EXERCISE =
Please output all of the entries exactly and omit any images they hold.

INPUT RECORDS =
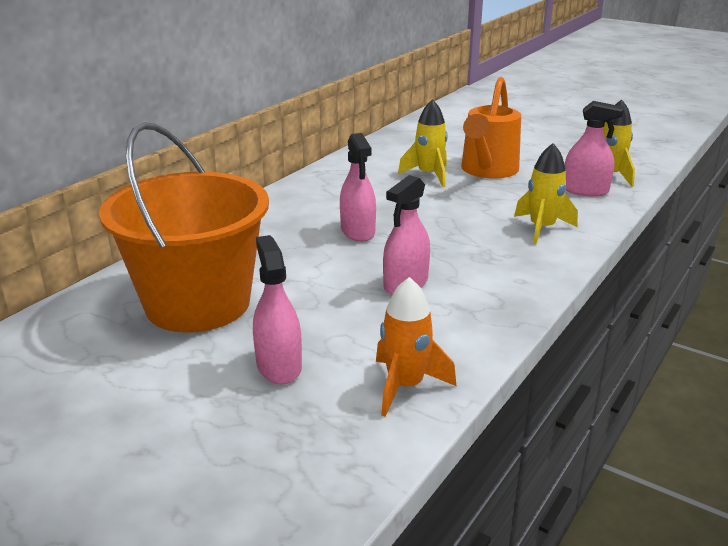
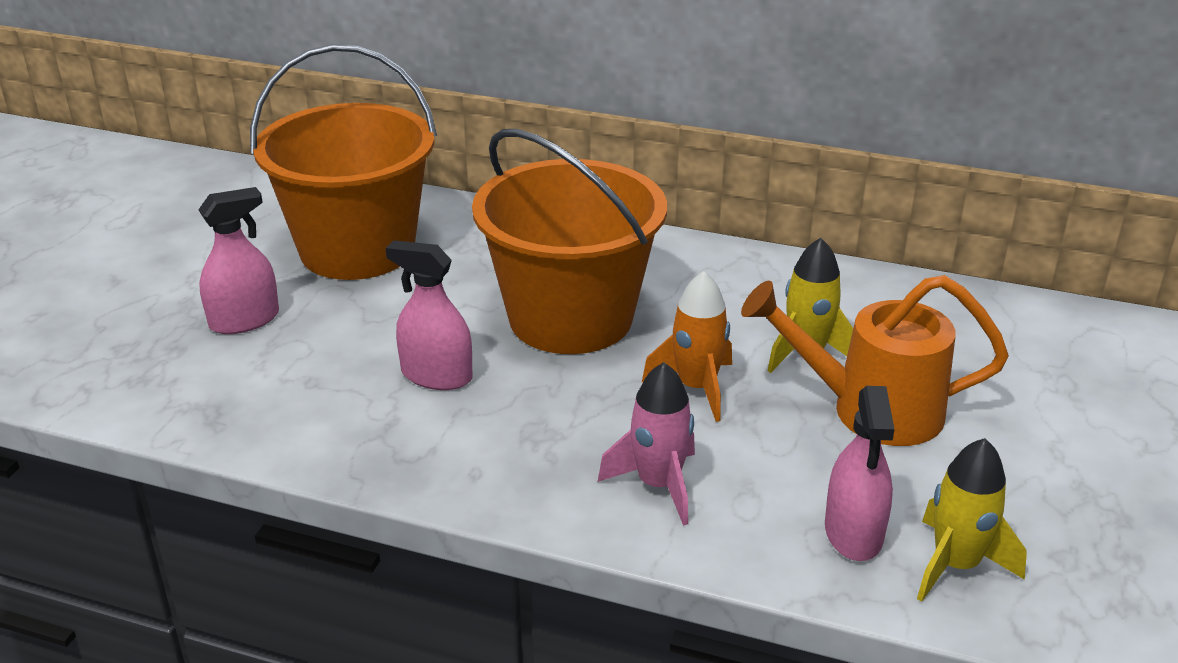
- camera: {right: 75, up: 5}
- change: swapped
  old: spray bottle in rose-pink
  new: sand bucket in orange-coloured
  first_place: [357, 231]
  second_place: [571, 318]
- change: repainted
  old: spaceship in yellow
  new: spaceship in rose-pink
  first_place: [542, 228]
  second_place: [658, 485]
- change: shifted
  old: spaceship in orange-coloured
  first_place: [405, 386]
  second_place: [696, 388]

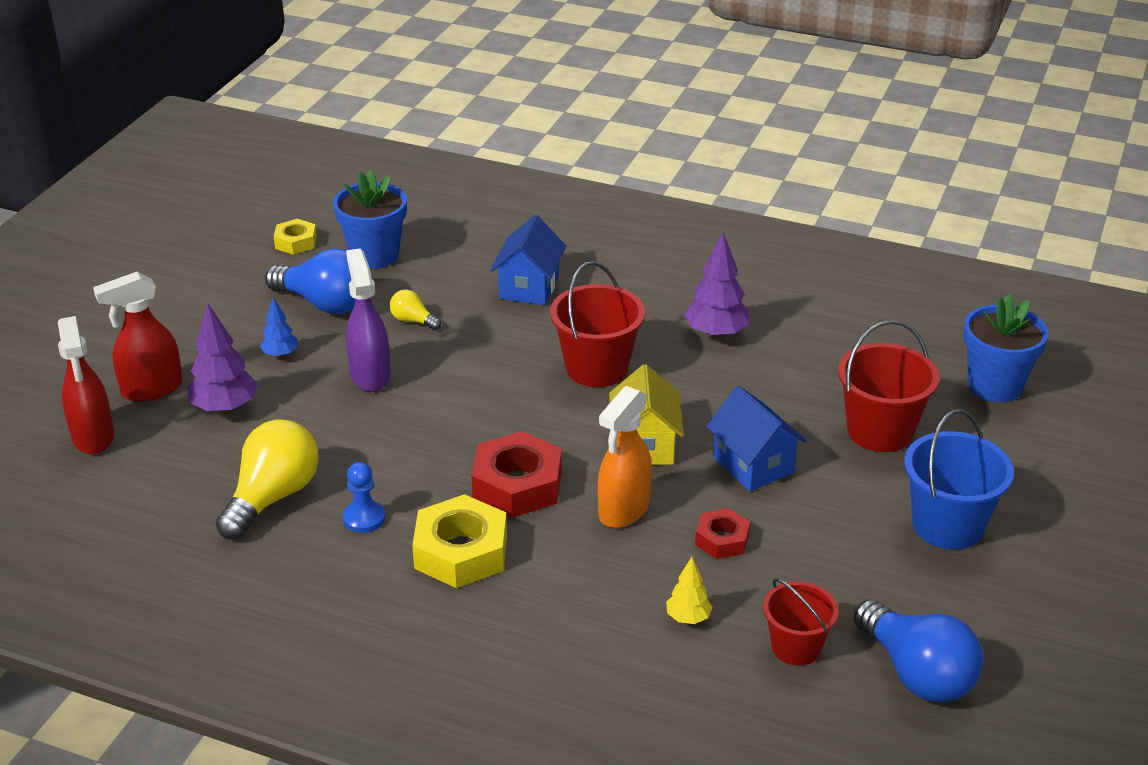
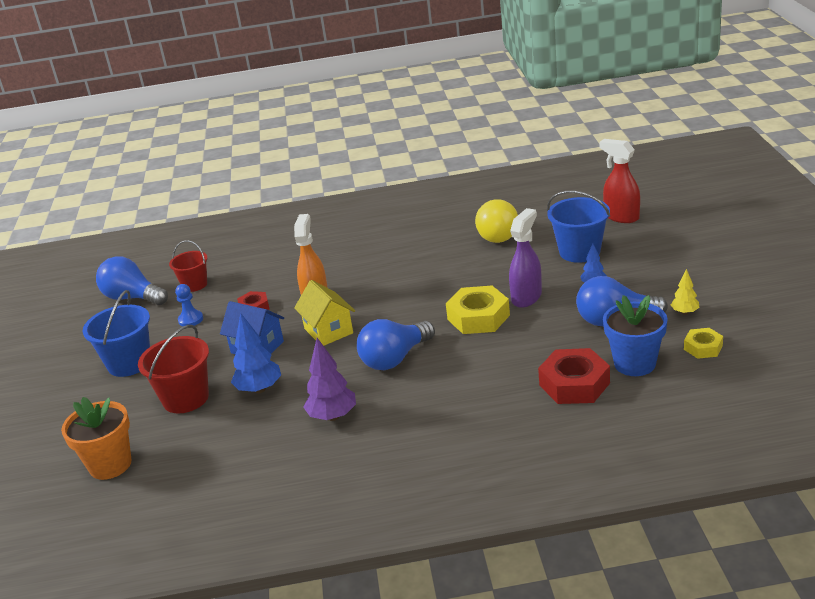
- camera: {right: 155, up: -5}
- change: gone
  old: house in cobalt
  first_place: [529, 287]
- change: rotated
  old: spray bottle in purple
  first_place: [370, 375]
  second_place: [526, 297]
  degrees: -105
- change: swapped
  old: sand bucket in red
  new: light bulb in cobalt
  first_place: [597, 368]
  second_place: [395, 359]
- change: gone
  old: spray bottle in red
  first_place: [151, 389]
- change: gone
  old: light bulb in yellow
  first_place: [413, 321]
- change: repainted
  old: potted plant in cobalt
  new: potted plant in orange-coloured
  first_place: [994, 386]
  second_place: [110, 465]
- change: swapped
  old: fir tree in purple
  new: sand bucket in cobalt
  first_place: [225, 408]
  second_place: [579, 252]
- change: shifted
  old: nut in red
  first_place: [517, 485]
  second_place: [574, 384]
- change: shifted
  old: game pawn in cobalt
  first_place: [364, 518]
  second_place: [190, 319]
- change: shifted
  old: nut in yellow
  first_place: [461, 552]
  second_place: [478, 317]
- change: shifted
  old: fir tree in yellow
  first_place: [688, 618]
  second_place: [684, 312]
- change: new
  new: fir tree in cobalt
  second_place: [259, 389]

REPLY =
- camera: {right: 75, up: 5}
- change: swapped
  old: spray bottle in rose-pink
  new: sand bucket in orange-coloured
  first_place: [357, 231]
  second_place: [571, 318]
- change: repainted
  old: spaceship in yellow
  new: spaceship in rose-pink
  first_place: [542, 228]
  second_place: [658, 485]
- change: shifted
  old: spaceship in orange-coloured
  first_place: [405, 386]
  second_place: [696, 388]

- camera: {right: 155, up: -5}
- change: gone
  old: house in cobalt
  first_place: [529, 287]
- change: rotated
  old: spray bottle in purple
  first_place: [370, 375]
  second_place: [526, 297]
  degrees: -105
- change: swapped
  old: sand bucket in red
  new: light bulb in cobalt
  first_place: [597, 368]
  second_place: [395, 359]
- change: gone
  old: spray bottle in red
  first_place: [151, 389]
- change: gone
  old: light bulb in yellow
  first_place: [413, 321]
- change: repainted
  old: potted plant in cobalt
  new: potted plant in orange-coloured
  first_place: [994, 386]
  second_place: [110, 465]
- change: swapped
  old: fir tree in purple
  new: sand bucket in cobalt
  first_place: [225, 408]
  second_place: [579, 252]
- change: shifted
  old: nut in red
  first_place: [517, 485]
  second_place: [574, 384]
- change: shifted
  old: game pawn in cobalt
  first_place: [364, 518]
  second_place: [190, 319]
- change: shifted
  old: nut in yellow
  first_place: [461, 552]
  second_place: [478, 317]
- change: shifted
  old: fir tree in yellow
  first_place: [688, 618]
  second_place: [684, 312]
- change: new
  new: fir tree in cobalt
  second_place: [259, 389]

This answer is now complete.